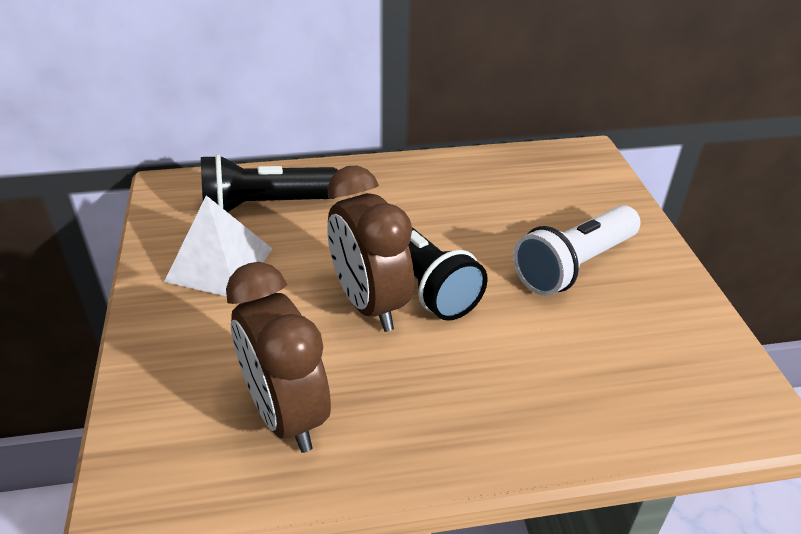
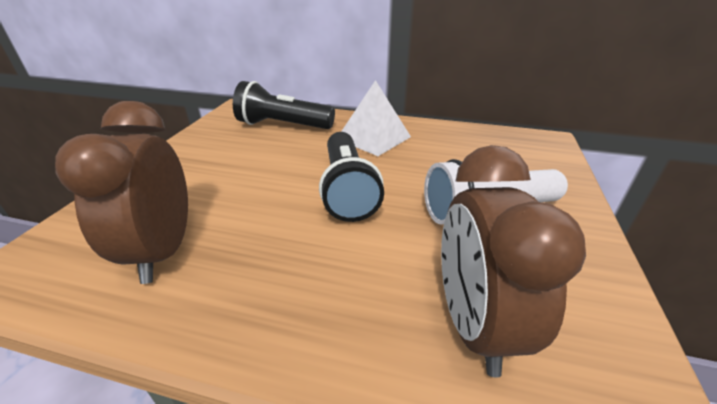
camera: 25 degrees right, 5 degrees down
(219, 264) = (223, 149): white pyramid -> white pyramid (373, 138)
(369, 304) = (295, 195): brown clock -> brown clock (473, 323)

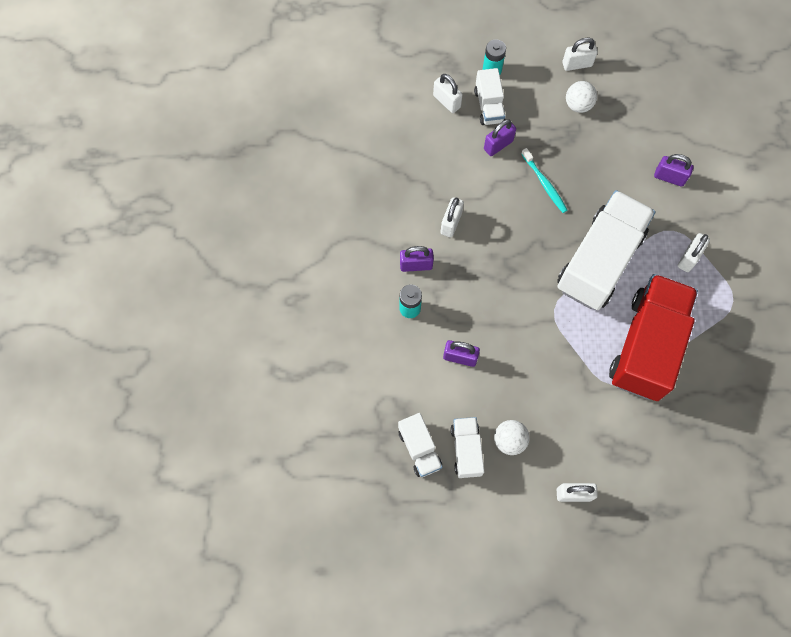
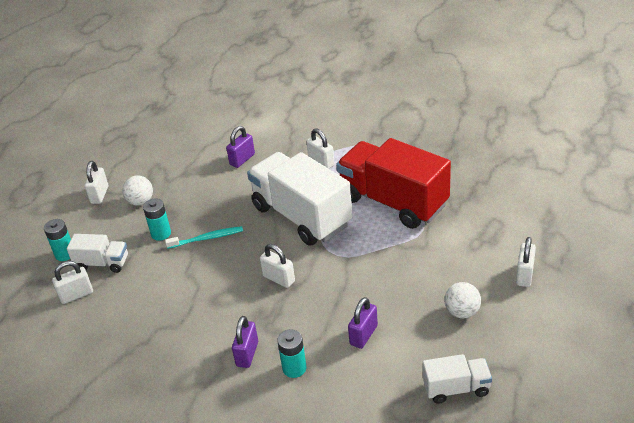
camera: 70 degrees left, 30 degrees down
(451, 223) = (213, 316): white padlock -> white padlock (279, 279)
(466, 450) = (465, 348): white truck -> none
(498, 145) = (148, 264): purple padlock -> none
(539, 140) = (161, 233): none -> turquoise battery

········

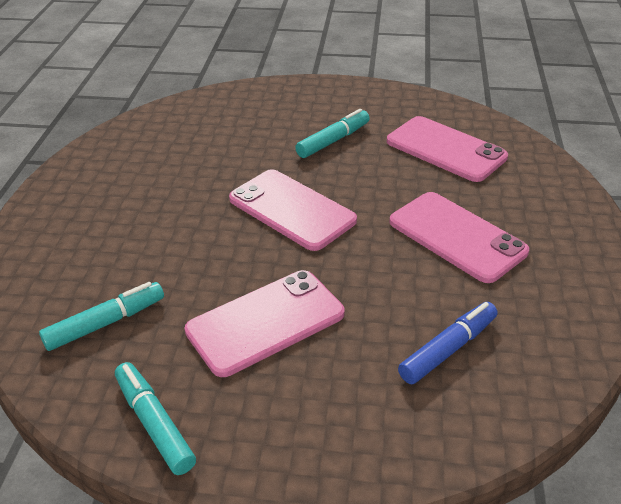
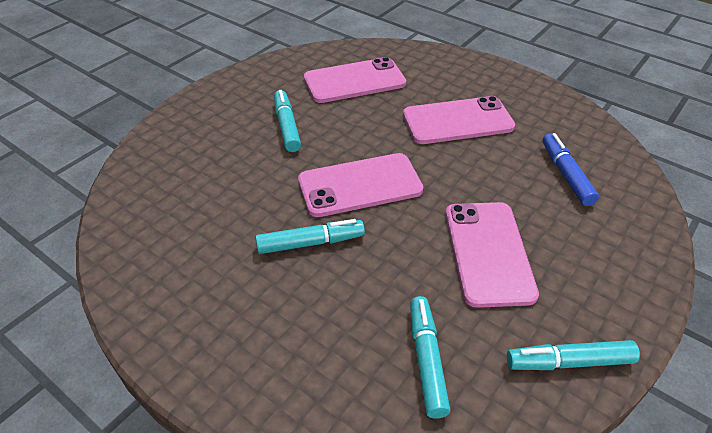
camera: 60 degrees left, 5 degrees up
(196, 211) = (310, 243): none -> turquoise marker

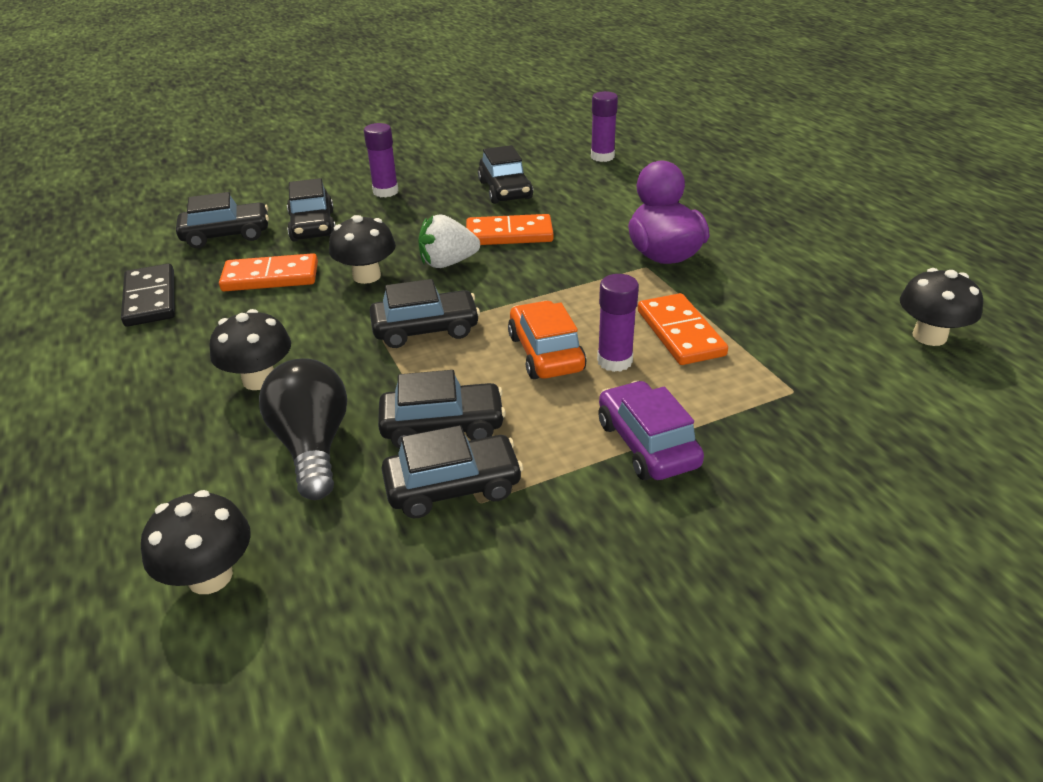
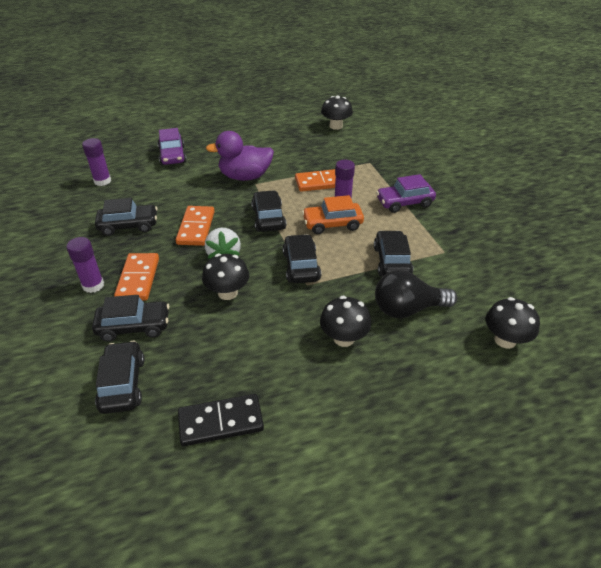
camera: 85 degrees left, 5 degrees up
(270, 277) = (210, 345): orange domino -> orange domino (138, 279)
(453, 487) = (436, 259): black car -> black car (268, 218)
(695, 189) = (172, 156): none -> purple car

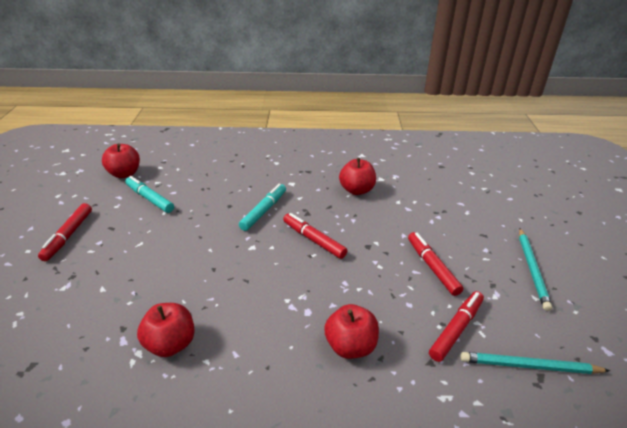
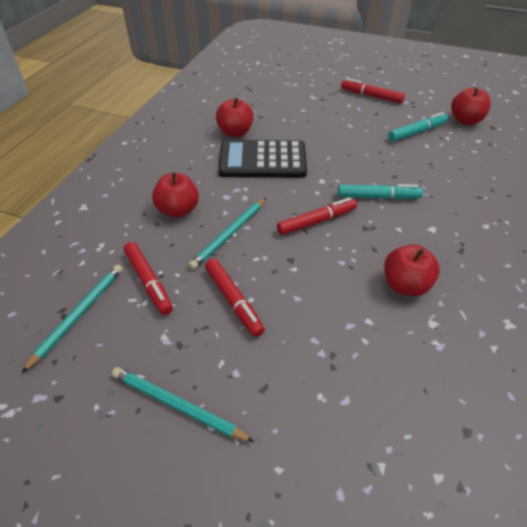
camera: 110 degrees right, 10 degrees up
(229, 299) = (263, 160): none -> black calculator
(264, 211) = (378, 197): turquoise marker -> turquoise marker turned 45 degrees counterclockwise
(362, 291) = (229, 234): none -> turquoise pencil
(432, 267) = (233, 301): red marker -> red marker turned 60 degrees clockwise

········

Copy nothing but the lines above from the one with "(369, 304) = (295, 195): brown" to the one with "(539, 140) = (161, 233): none", inclusive, word for word. Leave every picture out.

(369, 304) = (295, 195): brown clock -> brown clock (473, 323)

camera: 70 degrees left, 30 degrees down
(451, 223) = (213, 316): white padlock -> white padlock (279, 279)
(466, 450) = (465, 348): white truck -> none
(498, 145) = (148, 264): purple padlock -> none
(539, 140) = (161, 233): none -> turquoise battery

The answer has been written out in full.